--- INPUT Enclosed Below ---
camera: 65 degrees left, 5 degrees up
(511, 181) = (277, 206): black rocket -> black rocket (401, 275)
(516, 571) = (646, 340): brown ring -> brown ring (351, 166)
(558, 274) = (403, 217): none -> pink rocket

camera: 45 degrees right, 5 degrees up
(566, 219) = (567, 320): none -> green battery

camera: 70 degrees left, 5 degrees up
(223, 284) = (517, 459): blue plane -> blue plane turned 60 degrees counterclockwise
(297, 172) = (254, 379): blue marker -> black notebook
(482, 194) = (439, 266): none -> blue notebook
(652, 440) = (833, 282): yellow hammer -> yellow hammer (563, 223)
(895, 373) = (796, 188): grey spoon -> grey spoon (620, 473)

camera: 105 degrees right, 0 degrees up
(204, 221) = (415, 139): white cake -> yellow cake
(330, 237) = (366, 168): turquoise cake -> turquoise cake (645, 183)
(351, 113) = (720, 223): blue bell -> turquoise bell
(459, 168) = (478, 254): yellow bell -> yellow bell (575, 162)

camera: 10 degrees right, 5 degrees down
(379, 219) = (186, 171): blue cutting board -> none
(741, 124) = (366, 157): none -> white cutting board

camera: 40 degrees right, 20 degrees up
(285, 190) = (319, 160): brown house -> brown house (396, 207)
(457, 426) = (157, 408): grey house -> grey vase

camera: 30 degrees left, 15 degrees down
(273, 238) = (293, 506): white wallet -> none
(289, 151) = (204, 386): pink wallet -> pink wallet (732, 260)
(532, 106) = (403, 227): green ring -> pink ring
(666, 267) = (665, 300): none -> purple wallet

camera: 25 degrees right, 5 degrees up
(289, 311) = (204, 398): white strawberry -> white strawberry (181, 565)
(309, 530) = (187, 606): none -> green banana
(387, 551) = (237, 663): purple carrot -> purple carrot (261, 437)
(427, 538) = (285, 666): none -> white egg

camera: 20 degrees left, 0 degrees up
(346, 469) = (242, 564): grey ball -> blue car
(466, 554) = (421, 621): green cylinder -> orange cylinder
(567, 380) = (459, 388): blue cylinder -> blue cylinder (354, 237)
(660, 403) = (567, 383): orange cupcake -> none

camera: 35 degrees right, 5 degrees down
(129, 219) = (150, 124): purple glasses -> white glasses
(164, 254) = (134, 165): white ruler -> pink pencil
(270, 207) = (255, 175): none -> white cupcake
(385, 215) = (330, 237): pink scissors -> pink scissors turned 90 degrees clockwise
--- End of Enclosed INPUT ---
Extract each line of the material exactly as it stands.

camera: 65 degrees left, 5 degrees up
(511, 181) = (277, 206): black rocket -> black rocket (401, 275)
(516, 571) = (646, 340): brown ring -> brown ring (351, 166)
(558, 274) = (403, 217): none -> pink rocket

camera: 45 degrees right, 5 degrees up
(566, 219) = (567, 320): none -> green battery

camera: 70 degrees left, 5 degrees up
(223, 284) = (517, 459): blue plane -> blue plane turned 60 degrees counterclockwise
(297, 172) = (254, 379): blue marker -> black notebook
(482, 194) = (439, 266): none -> blue notebook
(652, 440) = (833, 282): yellow hammer -> yellow hammer (563, 223)
(895, 373) = (796, 188): grey spoon -> grey spoon (620, 473)

camera: 105 degrees right, 0 degrees up
(204, 221) = (415, 139): white cake -> yellow cake
(330, 237) = (366, 168): turquoise cake -> turquoise cake (645, 183)
(351, 113) = (720, 223): blue bell -> turquoise bell
(459, 168) = (478, 254): yellow bell -> yellow bell (575, 162)

camera: 10 degrees right, 5 degrees down
(379, 219) = (186, 171): blue cutting board -> none
(741, 124) = (366, 157): none -> white cutting board

camera: 40 degrees right, 20 degrees up
(285, 190) = (319, 160): brown house -> brown house (396, 207)
(457, 426) = (157, 408): grey house -> grey vase

camera: 30 degrees left, 15 degrees down
(273, 238) = (293, 506): white wallet -> none
(289, 151) = (204, 386): pink wallet -> pink wallet (732, 260)
(532, 106) = (403, 227): green ring -> pink ring
(666, 267) = (665, 300): none -> purple wallet

camera: 25 degrees right, 5 degrees up
(289, 311) = (204, 398): white strawberry -> white strawberry (181, 565)
(309, 530) = (187, 606): none -> green banana
(387, 551) = (237, 663): purple carrot -> purple carrot (261, 437)
(427, 538) = (285, 666): none -> white egg

camera: 20 degrees left, 0 degrees up
(346, 469) = (242, 564): grey ball -> blue car
(466, 554) = (421, 621): green cylinder -> orange cylinder
(567, 380) = (459, 388): blue cylinder -> blue cylinder (354, 237)
(660, 403) = (567, 383): orange cupcake -> none

camera: 35 degrees right, 5 degrees down
(129, 219) = (150, 124): purple glasses -> white glasses
(164, 254) = (134, 165): white ruler -> pink pencil
(270, 207) = (255, 175): none -> white cupcake
(385, 215) = (330, 237): pink scissors -> pink scissors turned 90 degrees clockwise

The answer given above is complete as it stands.